==== Record extracts ====

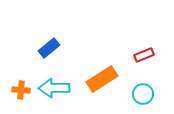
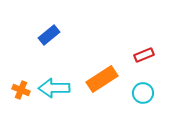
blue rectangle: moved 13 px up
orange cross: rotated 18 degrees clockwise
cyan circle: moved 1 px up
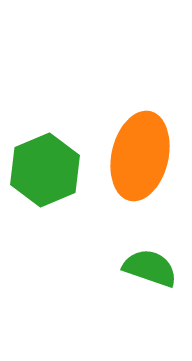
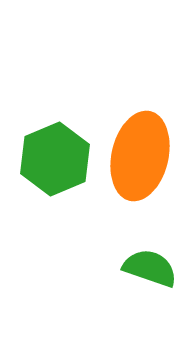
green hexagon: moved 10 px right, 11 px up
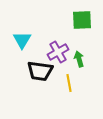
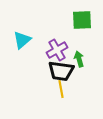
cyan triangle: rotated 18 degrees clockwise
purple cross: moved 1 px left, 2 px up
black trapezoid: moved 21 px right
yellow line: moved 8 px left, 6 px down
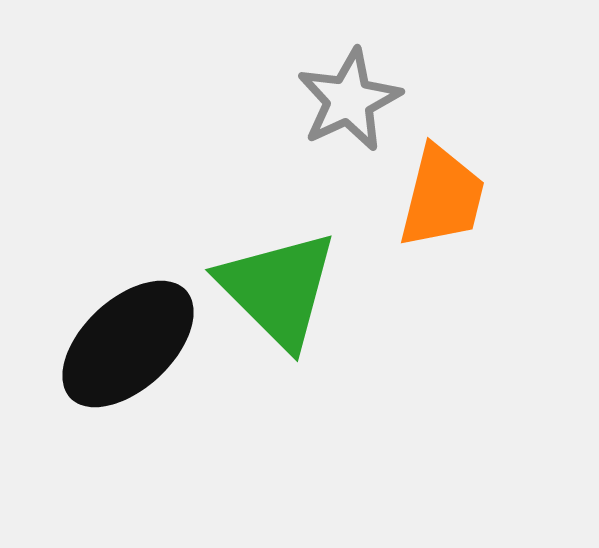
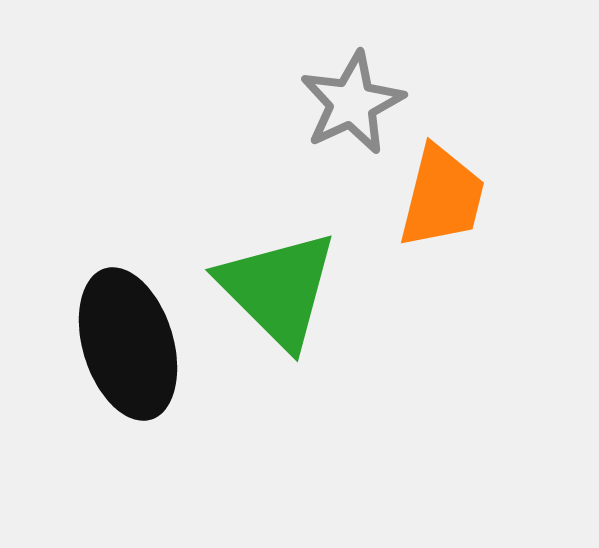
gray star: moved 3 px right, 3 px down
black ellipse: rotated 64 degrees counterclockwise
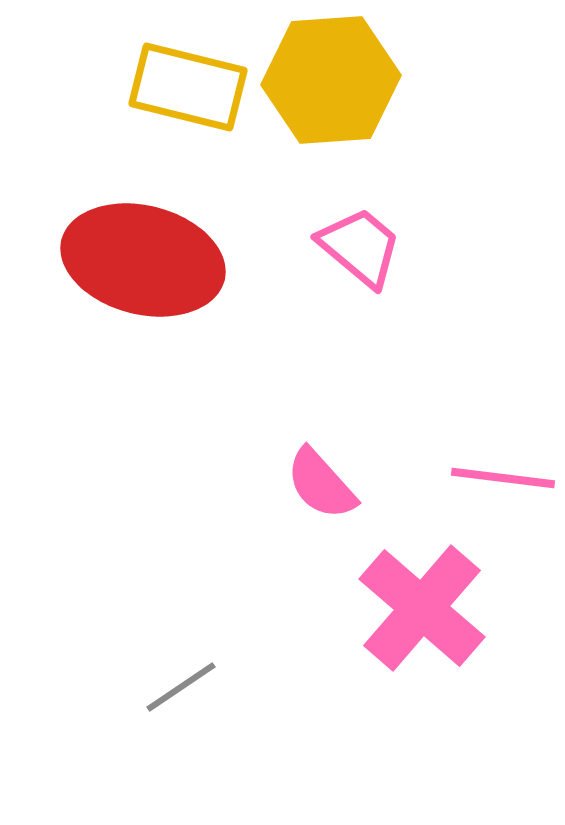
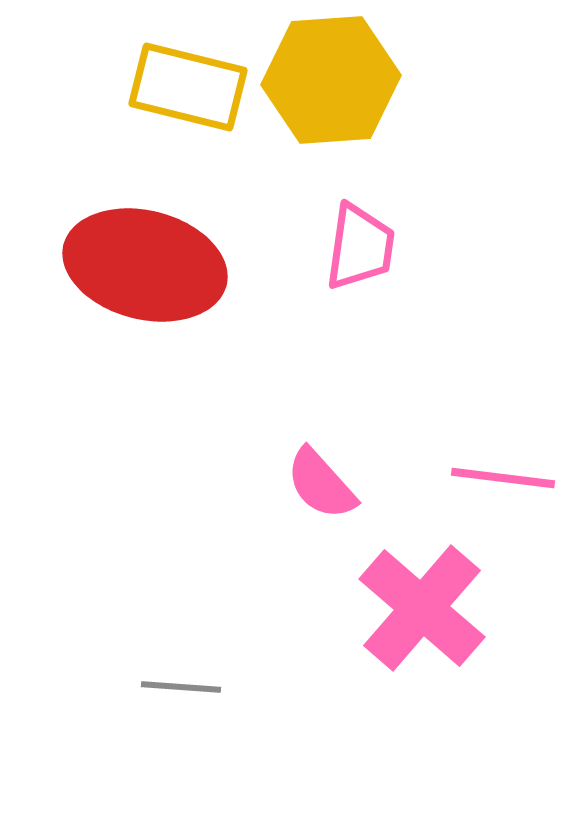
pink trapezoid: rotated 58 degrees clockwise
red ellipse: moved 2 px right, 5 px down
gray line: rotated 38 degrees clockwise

====
==== Record extracts ====

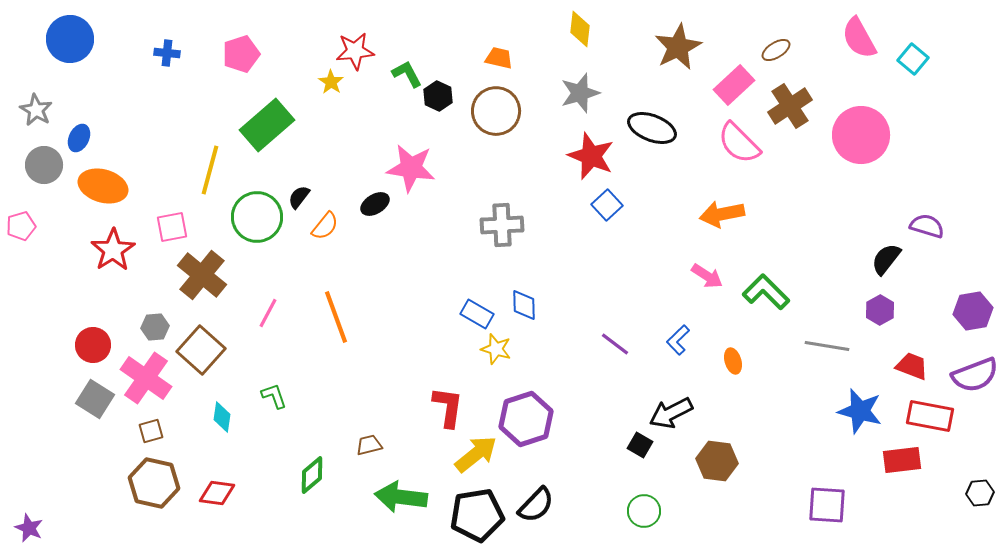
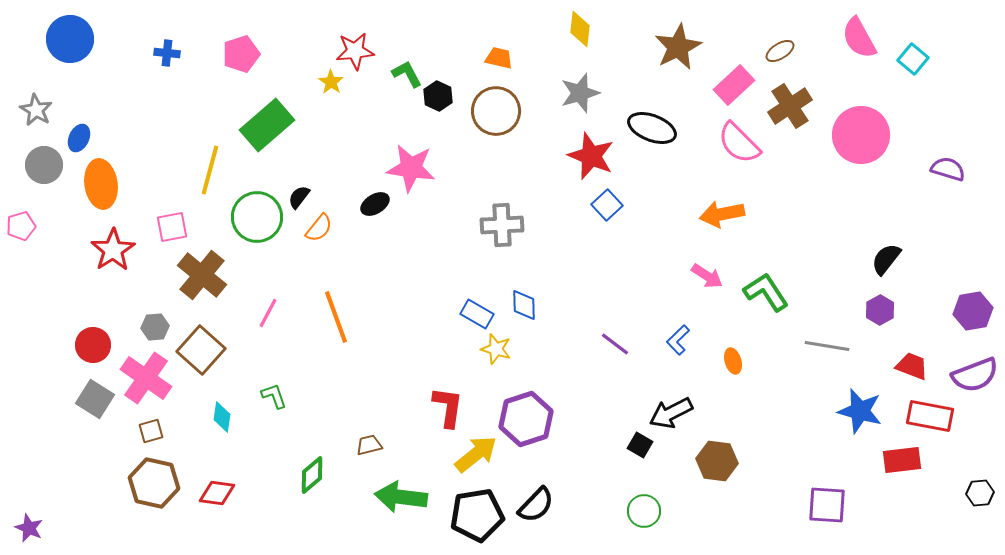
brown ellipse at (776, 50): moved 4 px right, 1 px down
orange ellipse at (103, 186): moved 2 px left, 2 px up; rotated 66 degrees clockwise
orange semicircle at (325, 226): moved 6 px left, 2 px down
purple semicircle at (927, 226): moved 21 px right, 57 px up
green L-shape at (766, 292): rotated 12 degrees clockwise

====

**Task details**
Start with the line above containing "blue rectangle: moved 13 px up" and end with the line containing "black trapezoid: moved 21 px right". Set down that stretch exactly, without any pictures.

**Task solution**
blue rectangle: moved 13 px up
orange cross: rotated 18 degrees clockwise
cyan circle: moved 1 px up
green hexagon: moved 10 px right, 11 px up
cyan triangle: rotated 18 degrees clockwise
purple cross: moved 1 px left, 2 px up
black trapezoid: moved 21 px right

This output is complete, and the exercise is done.